» **Directions**
Your copy must start with the line containing "turquoise repofex [471,539]" and end with the last line of the entries, matching them exactly and leaving out every picture.

» **Dataset excerpts**
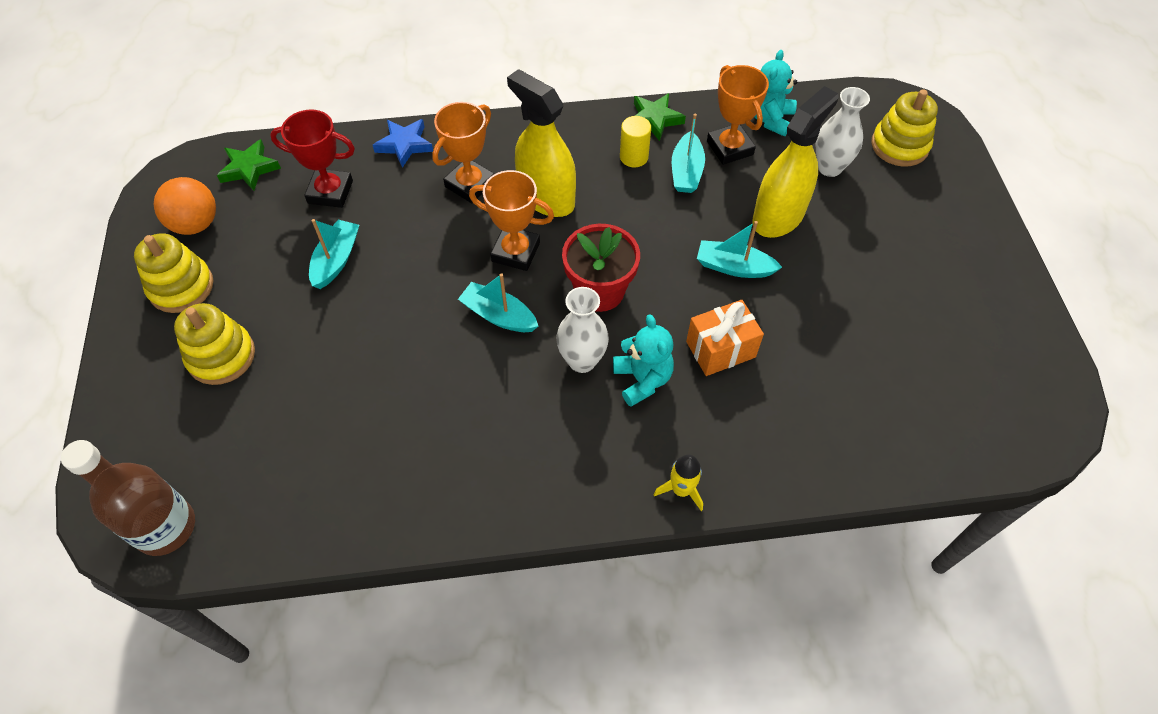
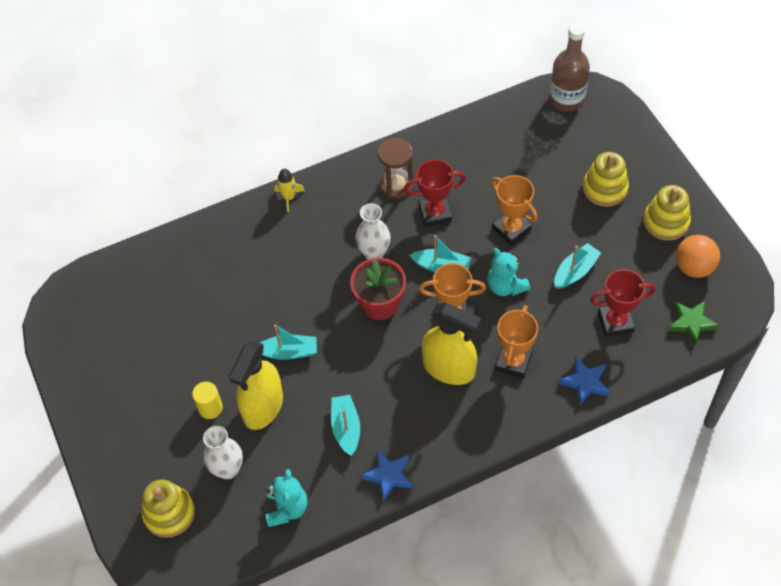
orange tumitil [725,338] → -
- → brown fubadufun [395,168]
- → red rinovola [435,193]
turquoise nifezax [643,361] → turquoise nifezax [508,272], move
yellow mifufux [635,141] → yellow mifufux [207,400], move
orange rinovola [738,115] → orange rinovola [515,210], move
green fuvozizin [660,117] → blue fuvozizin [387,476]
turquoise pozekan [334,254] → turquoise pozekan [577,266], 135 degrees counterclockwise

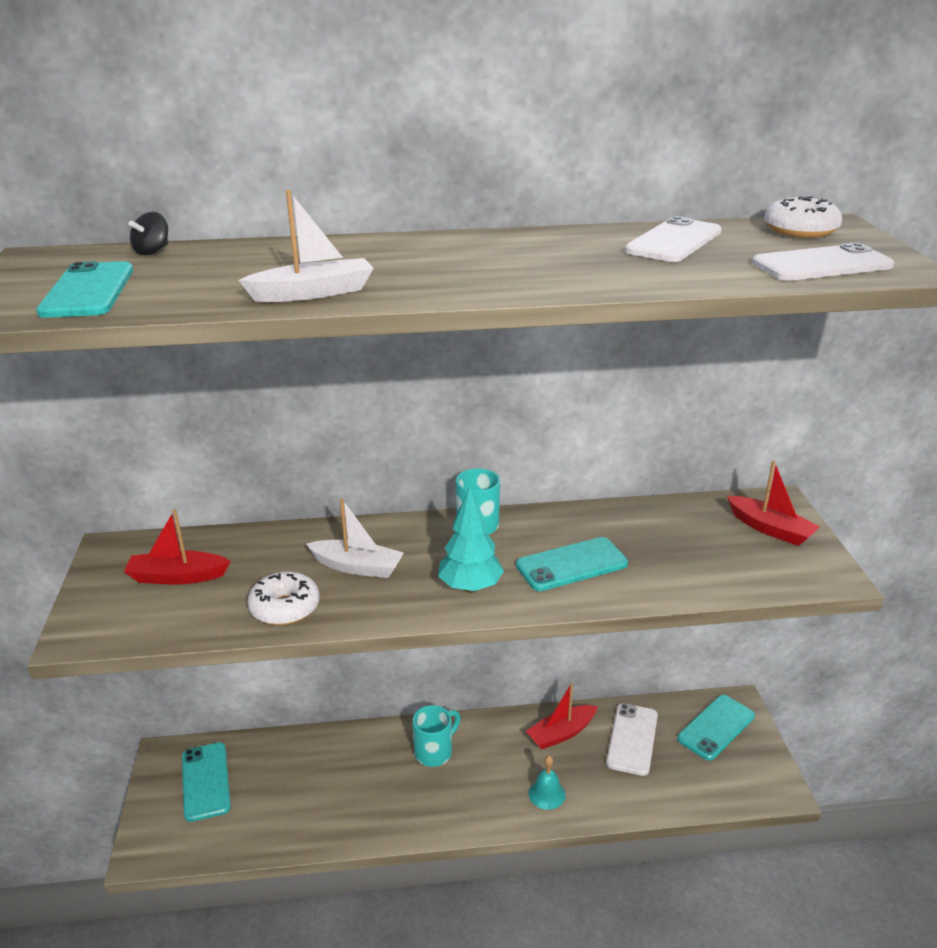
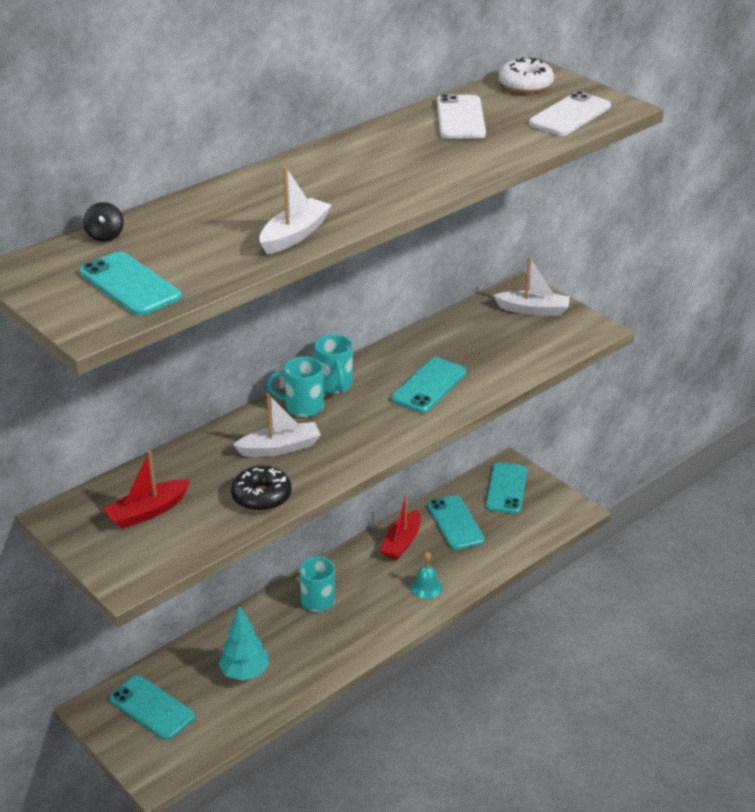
- → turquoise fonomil [295,387]
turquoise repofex [471,539] → turquoise repofex [243,643], move
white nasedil [283,598] → black nasedil [261,488]
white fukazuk [632,739] → turquoise fukazuk [456,522]
red pozekan [773,503] → white pozekan [531,286]

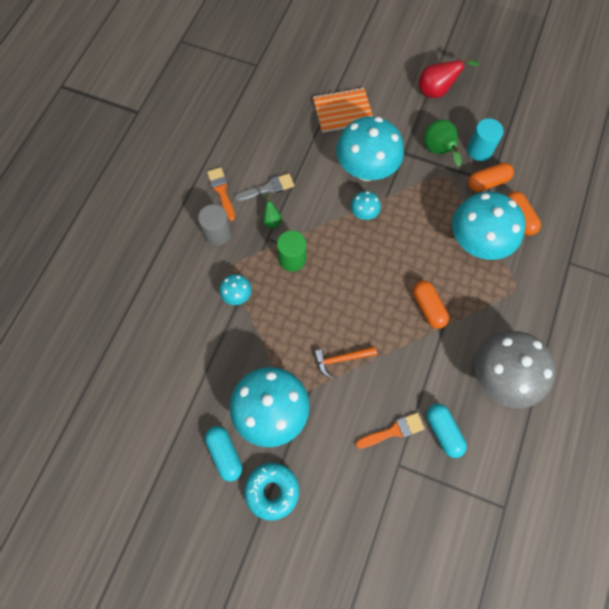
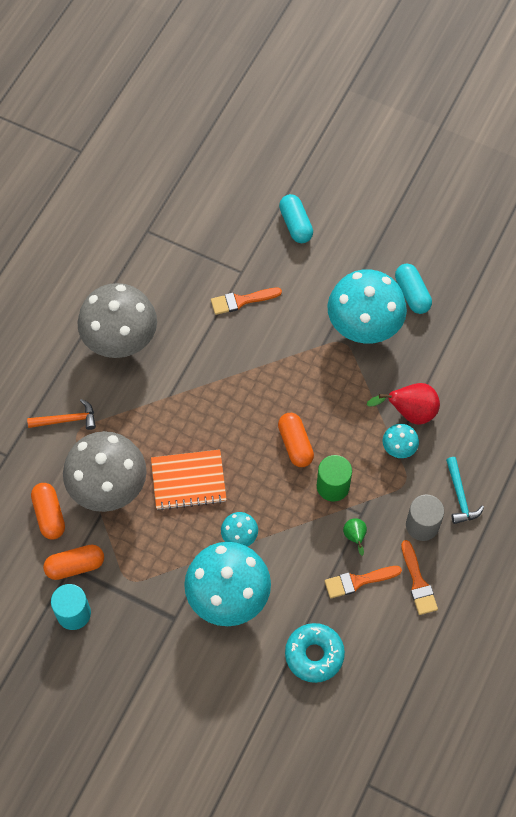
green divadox [443,143] → -
- → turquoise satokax [465,490]
turquoise nasedil [271,491] → turquoise nasedil [315,653], move
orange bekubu [343,110] → orange bekubu [189,479], move
orange satokax [345,362] → orange satokax [61,414], move
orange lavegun [431,304] → orange lavegun [296,440], move
red divadox [449,77] → red divadox [403,404], move
turquoise lavegun [446,431] → turquoise lavegun [296,218], move
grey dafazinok [264,187] → orange dafazinok [363,582]
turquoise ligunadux [488,226] → grey ligunadux [105,471]

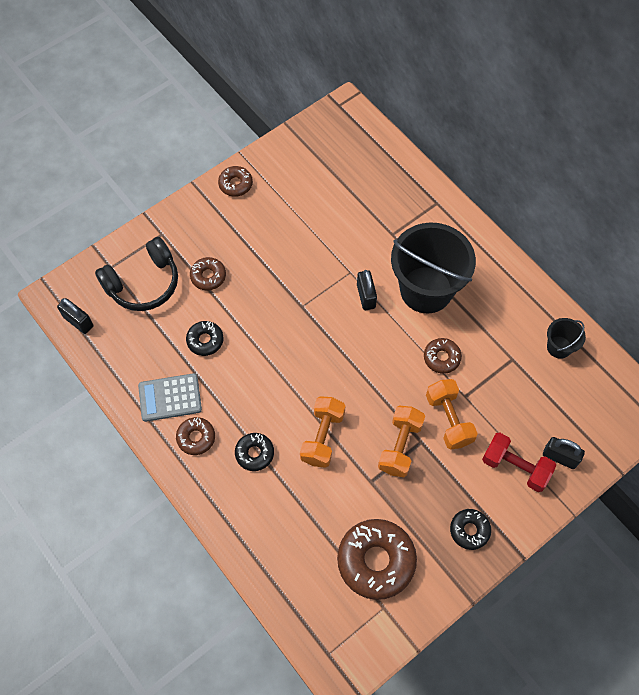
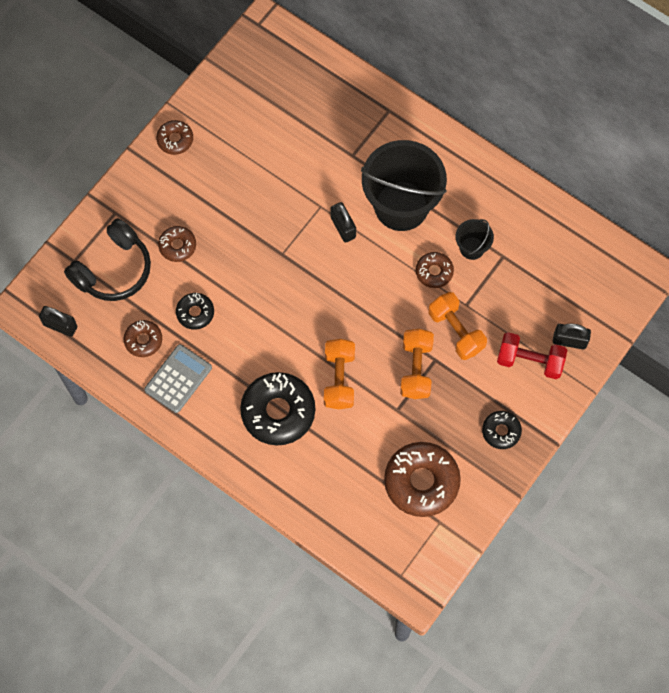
brown nasedil [195,436] → brown nasedil [143,338], move
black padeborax [566,338] → black padeborax [475,239], move
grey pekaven [170,397] → grey pekaven [178,378], 150 degrees clockwise
black nasedil [254,452] → black nasedil [277,409], x1.90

» **Written reply**
turquoise repofex [471,539] → turquoise repofex [243,643], move
white nasedil [283,598] → black nasedil [261,488]
white fukazuk [632,739] → turquoise fukazuk [456,522]
red pozekan [773,503] → white pozekan [531,286]

green divadox [443,143] → -
- → turquoise satokax [465,490]
turquoise nasedil [271,491] → turquoise nasedil [315,653], move
orange bekubu [343,110] → orange bekubu [189,479], move
orange satokax [345,362] → orange satokax [61,414], move
orange lavegun [431,304] → orange lavegun [296,440], move
red divadox [449,77] → red divadox [403,404], move
turquoise lavegun [446,431] → turquoise lavegun [296,218], move
grey dafazinok [264,187] → orange dafazinok [363,582]
turquoise ligunadux [488,226] → grey ligunadux [105,471]

brown nasedil [195,436] → brown nasedil [143,338], move
black padeborax [566,338] → black padeborax [475,239], move
grey pekaven [170,397] → grey pekaven [178,378], 150 degrees clockwise
black nasedil [254,452] → black nasedil [277,409], x1.90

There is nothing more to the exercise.